What the task requires:
Print the data that follows exactly.

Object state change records
──────────────────────────────
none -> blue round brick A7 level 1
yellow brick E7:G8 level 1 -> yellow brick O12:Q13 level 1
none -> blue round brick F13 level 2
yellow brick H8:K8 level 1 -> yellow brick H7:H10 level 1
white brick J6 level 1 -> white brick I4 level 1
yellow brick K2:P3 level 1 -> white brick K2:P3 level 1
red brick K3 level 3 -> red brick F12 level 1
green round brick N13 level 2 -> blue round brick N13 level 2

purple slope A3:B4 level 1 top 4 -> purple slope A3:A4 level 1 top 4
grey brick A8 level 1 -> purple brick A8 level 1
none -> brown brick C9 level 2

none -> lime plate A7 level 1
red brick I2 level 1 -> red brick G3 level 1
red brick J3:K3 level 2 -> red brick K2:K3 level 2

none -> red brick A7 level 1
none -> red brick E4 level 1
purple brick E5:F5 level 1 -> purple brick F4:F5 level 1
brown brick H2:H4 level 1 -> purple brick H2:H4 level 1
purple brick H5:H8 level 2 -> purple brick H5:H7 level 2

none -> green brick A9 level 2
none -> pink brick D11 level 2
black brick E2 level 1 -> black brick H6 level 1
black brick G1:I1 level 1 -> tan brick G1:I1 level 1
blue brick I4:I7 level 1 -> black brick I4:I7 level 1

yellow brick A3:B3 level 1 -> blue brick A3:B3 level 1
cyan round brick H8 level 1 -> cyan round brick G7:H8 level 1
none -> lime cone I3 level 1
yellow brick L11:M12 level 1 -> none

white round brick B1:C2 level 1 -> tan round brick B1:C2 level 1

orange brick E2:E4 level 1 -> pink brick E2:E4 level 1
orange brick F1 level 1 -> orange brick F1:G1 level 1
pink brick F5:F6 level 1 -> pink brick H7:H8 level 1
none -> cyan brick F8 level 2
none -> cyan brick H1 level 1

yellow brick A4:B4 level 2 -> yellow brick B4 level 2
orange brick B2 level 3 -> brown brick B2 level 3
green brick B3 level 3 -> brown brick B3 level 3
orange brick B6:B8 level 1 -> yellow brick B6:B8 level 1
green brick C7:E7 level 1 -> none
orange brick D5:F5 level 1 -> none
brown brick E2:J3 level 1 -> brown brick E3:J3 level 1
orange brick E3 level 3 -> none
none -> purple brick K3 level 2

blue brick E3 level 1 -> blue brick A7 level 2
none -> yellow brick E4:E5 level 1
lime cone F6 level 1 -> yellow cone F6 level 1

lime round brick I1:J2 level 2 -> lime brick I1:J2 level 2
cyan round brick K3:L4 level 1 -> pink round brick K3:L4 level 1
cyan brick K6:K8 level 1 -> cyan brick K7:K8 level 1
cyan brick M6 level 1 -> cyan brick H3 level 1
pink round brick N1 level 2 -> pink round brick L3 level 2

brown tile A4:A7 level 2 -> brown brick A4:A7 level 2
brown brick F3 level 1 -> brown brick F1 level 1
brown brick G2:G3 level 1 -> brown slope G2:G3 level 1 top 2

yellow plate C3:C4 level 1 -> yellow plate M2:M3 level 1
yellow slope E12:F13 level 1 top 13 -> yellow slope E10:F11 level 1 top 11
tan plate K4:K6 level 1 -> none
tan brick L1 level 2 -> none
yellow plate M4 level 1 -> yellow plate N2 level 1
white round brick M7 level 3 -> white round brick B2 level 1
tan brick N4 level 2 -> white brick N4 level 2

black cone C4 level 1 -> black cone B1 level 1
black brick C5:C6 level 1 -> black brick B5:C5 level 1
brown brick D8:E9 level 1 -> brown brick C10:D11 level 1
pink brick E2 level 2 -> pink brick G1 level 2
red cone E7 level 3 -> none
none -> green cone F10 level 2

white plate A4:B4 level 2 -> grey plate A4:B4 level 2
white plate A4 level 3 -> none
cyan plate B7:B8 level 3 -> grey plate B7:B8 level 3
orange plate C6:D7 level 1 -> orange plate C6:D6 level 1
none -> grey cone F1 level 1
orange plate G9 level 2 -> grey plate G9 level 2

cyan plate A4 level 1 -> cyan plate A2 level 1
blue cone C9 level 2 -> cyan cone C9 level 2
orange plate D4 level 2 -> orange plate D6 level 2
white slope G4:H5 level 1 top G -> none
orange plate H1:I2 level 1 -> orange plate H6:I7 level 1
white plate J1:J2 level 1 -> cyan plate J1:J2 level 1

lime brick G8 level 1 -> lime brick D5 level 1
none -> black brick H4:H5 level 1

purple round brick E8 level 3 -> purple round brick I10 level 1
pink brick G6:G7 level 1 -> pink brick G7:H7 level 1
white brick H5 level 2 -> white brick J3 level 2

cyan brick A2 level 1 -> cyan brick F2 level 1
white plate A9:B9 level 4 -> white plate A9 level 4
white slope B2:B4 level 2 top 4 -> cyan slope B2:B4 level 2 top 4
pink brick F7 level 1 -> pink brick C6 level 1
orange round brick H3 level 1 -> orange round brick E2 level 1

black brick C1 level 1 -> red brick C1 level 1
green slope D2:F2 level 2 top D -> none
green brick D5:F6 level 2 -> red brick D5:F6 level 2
──────────────────────────────
Answer:
none -> blue round brick A7 level 1
yellow brick E7:G8 level 1 -> yellow brick O12:Q13 level 1
none -> blue round brick F13 level 2
yellow brick H8:K8 level 1 -> yellow brick H7:H10 level 1
white brick J6 level 1 -> white brick I4 level 1
yellow brick K2:P3 level 1 -> white brick K2:P3 level 1
red brick K3 level 3 -> red brick F12 level 1
green round brick N13 level 2 -> blue round brick N13 level 2

purple slope A3:B4 level 1 top 4 -> purple slope A3:A4 level 1 top 4
grey brick A8 level 1 -> purple brick A8 level 1
none -> brown brick C9 level 2

none -> lime plate A7 level 1
red brick I2 level 1 -> red brick G3 level 1
red brick J3:K3 level 2 -> red brick K2:K3 level 2

none -> red brick A7 level 1
none -> red brick E4 level 1
purple brick E5:F5 level 1 -> purple brick F4:F5 level 1
brown brick H2:H4 level 1 -> purple brick H2:H4 level 1
purple brick H5:H8 level 2 -> purple brick H5:H7 level 2

none -> green brick A9 level 2
none -> pink brick D11 level 2
black brick E2 level 1 -> black brick H6 level 1
black brick G1:I1 level 1 -> tan brick G1:I1 level 1
blue brick I4:I7 level 1 -> black brick I4:I7 level 1

yellow brick A3:B3 level 1 -> blue brick A3:B3 level 1
cyan round brick H8 level 1 -> cyan round brick G7:H8 level 1
none -> lime cone I3 level 1
yellow brick L11:M12 level 1 -> none

white round brick B1:C2 level 1 -> tan round brick B1:C2 level 1

orange brick E2:E4 level 1 -> pink brick E2:E4 level 1
orange brick F1 level 1 -> orange brick F1:G1 level 1
pink brick F5:F6 level 1 -> pink brick H7:H8 level 1
none -> cyan brick F8 level 2
none -> cyan brick H1 level 1

yellow brick A4:B4 level 2 -> yellow brick B4 level 2
orange brick B2 level 3 -> brown brick B2 level 3
green brick B3 level 3 -> brown brick B3 level 3
orange brick B6:B8 level 1 -> yellow brick B6:B8 level 1
green brick C7:E7 level 1 -> none
orange brick D5:F5 level 1 -> none
brown brick E2:J3 level 1 -> brown brick E3:J3 level 1
orange brick E3 level 3 -> none
none -> purple brick K3 level 2

blue brick E3 level 1 -> blue brick A7 level 2
none -> yellow brick E4:E5 level 1
lime cone F6 level 1 -> yellow cone F6 level 1

lime round brick I1:J2 level 2 -> lime brick I1:J2 level 2
cyan round brick K3:L4 level 1 -> pink round brick K3:L4 level 1
cyan brick K6:K8 level 1 -> cyan brick K7:K8 level 1
cyan brick M6 level 1 -> cyan brick H3 level 1
pink round brick N1 level 2 -> pink round brick L3 level 2

brown tile A4:A7 level 2 -> brown brick A4:A7 level 2
brown brick F3 level 1 -> brown brick F1 level 1
brown brick G2:G3 level 1 -> brown slope G2:G3 level 1 top 2

yellow plate C3:C4 level 1 -> yellow plate M2:M3 level 1
yellow slope E12:F13 level 1 top 13 -> yellow slope E10:F11 level 1 top 11
tan plate K4:K6 level 1 -> none
tan brick L1 level 2 -> none
yellow plate M4 level 1 -> yellow plate N2 level 1
white round brick M7 level 3 -> white round brick B2 level 1
tan brick N4 level 2 -> white brick N4 level 2

black cone C4 level 1 -> black cone B1 level 1
black brick C5:C6 level 1 -> black brick B5:C5 level 1
brown brick D8:E9 level 1 -> brown brick C10:D11 level 1
pink brick E2 level 2 -> pink brick G1 level 2
red cone E7 level 3 -> none
none -> green cone F10 level 2

white plate A4:B4 level 2 -> grey plate A4:B4 level 2
white plate A4 level 3 -> none
cyan plate B7:B8 level 3 -> grey plate B7:B8 level 3
orange plate C6:D7 level 1 -> orange plate C6:D6 level 1
none -> grey cone F1 level 1
orange plate G9 level 2 -> grey plate G9 level 2

cyan plate A4 level 1 -> cyan plate A2 level 1
blue cone C9 level 2 -> cyan cone C9 level 2
orange plate D4 level 2 -> orange plate D6 level 2
white slope G4:H5 level 1 top G -> none
orange plate H1:I2 level 1 -> orange plate H6:I7 level 1
white plate J1:J2 level 1 -> cyan plate J1:J2 level 1

lime brick G8 level 1 -> lime brick D5 level 1
none -> black brick H4:H5 level 1

purple round brick E8 level 3 -> purple round brick I10 level 1
pink brick G6:G7 level 1 -> pink brick G7:H7 level 1
white brick H5 level 2 -> white brick J3 level 2

cyan brick A2 level 1 -> cyan brick F2 level 1
white plate A9:B9 level 4 -> white plate A9 level 4
white slope B2:B4 level 2 top 4 -> cyan slope B2:B4 level 2 top 4
pink brick F7 level 1 -> pink brick C6 level 1
orange round brick H3 level 1 -> orange round brick E2 level 1

black brick C1 level 1 -> red brick C1 level 1
green slope D2:F2 level 2 top D -> none
green brick D5:F6 level 2 -> red brick D5:F6 level 2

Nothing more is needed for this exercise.